◆ Task brief: Keep to one stretch of the data below, the lines from the one with "(402, 255) = (570, 324): green marker -> none" up to and including the one with "camera: 95 degrees left, 5 degrees down", and return that stretch exactly.

(Source material)

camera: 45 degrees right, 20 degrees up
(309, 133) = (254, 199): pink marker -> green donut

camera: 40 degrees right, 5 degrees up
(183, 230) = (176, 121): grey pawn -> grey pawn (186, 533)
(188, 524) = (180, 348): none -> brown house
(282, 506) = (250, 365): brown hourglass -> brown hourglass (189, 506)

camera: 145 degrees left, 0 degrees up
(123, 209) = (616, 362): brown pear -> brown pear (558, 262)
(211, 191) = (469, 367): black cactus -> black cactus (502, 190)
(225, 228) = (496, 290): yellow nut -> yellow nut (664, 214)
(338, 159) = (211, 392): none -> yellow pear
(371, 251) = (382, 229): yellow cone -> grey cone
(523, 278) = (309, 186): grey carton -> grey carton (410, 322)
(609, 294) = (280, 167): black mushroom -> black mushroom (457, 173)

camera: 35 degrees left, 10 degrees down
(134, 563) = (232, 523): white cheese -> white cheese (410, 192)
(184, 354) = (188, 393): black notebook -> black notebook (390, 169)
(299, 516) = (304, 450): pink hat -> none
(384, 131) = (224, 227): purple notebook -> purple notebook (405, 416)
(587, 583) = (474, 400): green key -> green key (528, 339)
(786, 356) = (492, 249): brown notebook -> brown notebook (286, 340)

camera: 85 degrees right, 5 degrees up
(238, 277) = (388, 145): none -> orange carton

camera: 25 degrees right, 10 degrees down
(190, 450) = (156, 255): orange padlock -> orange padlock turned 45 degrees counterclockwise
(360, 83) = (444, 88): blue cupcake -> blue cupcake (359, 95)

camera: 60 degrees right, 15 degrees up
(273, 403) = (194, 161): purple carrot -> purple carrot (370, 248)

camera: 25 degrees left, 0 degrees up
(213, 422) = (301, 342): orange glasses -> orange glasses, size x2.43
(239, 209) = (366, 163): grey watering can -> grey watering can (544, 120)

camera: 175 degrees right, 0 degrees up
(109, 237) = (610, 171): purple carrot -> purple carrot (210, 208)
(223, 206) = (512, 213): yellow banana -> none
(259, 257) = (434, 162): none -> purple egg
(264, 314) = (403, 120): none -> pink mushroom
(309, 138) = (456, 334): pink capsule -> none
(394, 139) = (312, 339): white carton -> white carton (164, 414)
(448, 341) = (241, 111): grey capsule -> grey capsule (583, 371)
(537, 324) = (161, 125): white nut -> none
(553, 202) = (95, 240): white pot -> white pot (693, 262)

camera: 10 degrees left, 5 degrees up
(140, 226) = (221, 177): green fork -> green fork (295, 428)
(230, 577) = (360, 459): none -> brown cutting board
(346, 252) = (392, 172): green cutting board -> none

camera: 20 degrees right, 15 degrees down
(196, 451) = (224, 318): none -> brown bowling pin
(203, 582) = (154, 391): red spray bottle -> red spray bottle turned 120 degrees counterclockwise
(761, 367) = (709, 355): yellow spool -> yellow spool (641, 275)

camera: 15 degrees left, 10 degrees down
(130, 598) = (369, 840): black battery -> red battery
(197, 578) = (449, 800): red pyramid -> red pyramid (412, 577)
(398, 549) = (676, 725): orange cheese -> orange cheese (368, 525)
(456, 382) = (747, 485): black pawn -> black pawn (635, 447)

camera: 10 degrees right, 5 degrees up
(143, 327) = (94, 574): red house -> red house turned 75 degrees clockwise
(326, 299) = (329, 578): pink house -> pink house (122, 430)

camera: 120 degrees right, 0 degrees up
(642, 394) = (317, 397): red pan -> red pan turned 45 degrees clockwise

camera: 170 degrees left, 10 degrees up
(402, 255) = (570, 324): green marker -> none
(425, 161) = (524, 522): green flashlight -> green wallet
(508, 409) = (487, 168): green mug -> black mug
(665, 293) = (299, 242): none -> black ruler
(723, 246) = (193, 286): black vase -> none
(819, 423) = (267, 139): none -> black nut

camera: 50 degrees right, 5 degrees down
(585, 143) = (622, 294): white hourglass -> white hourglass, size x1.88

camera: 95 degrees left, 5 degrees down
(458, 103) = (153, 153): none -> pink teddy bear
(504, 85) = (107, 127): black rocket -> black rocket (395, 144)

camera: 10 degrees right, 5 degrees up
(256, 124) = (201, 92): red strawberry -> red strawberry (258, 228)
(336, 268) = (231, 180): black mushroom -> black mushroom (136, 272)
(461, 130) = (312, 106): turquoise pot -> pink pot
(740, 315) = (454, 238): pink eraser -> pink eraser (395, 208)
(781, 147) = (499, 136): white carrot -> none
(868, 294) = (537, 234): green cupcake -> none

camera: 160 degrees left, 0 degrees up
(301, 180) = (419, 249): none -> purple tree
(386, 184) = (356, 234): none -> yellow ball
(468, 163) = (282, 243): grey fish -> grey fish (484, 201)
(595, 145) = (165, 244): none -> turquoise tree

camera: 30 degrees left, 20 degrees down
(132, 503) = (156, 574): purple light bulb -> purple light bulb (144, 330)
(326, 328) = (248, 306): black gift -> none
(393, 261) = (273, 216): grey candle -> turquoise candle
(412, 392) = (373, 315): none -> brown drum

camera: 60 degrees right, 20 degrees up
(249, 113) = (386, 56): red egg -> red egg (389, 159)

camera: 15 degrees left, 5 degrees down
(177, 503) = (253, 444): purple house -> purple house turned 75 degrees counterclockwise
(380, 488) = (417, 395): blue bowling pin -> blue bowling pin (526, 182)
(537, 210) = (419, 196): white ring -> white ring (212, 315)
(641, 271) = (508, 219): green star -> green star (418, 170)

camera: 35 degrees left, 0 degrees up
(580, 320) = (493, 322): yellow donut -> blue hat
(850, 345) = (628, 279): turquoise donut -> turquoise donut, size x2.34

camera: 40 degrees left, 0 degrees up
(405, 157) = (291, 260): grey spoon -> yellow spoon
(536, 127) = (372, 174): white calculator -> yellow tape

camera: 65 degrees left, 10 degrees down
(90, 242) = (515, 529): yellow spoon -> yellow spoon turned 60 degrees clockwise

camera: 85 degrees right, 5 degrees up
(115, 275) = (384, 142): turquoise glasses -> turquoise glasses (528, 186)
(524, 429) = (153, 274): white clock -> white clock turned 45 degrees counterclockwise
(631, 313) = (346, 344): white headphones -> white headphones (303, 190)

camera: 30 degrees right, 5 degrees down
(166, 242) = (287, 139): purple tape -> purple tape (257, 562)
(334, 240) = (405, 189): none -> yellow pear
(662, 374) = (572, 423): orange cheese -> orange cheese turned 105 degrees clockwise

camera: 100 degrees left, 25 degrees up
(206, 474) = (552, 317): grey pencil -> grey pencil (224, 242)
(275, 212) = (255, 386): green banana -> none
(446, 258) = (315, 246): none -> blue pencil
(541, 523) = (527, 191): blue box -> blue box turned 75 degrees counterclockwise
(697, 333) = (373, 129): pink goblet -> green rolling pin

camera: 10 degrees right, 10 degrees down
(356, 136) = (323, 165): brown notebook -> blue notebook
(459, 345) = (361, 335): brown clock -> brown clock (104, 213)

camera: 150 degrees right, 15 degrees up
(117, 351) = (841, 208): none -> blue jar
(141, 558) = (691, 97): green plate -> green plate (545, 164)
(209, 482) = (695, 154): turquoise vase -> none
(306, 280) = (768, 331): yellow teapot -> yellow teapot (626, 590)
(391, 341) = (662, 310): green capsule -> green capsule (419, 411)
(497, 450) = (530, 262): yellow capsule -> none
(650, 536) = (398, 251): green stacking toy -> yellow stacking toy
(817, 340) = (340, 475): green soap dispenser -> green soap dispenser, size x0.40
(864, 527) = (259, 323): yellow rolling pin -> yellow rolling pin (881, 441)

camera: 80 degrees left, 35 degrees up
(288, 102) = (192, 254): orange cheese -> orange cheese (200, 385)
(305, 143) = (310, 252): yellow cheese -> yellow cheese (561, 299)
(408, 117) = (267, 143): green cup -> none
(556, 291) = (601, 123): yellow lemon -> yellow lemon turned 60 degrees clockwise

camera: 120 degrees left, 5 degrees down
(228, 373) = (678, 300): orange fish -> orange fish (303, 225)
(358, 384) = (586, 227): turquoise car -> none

(End Source material)

◆ Written solution:
(402, 255) = (570, 324): green marker -> none
(425, 161) = (524, 522): green flashlight -> green wallet
(508, 409) = (487, 168): green mug -> black mug
(665, 293) = (299, 242): none -> black ruler
(723, 246) = (193, 286): black vase -> none
(819, 423) = (267, 139): none -> black nut

camera: 50 degrees right, 5 degrees down
(585, 143) = (622, 294): white hourglass -> white hourglass, size x1.88

camera: 95 degrees left, 5 degrees down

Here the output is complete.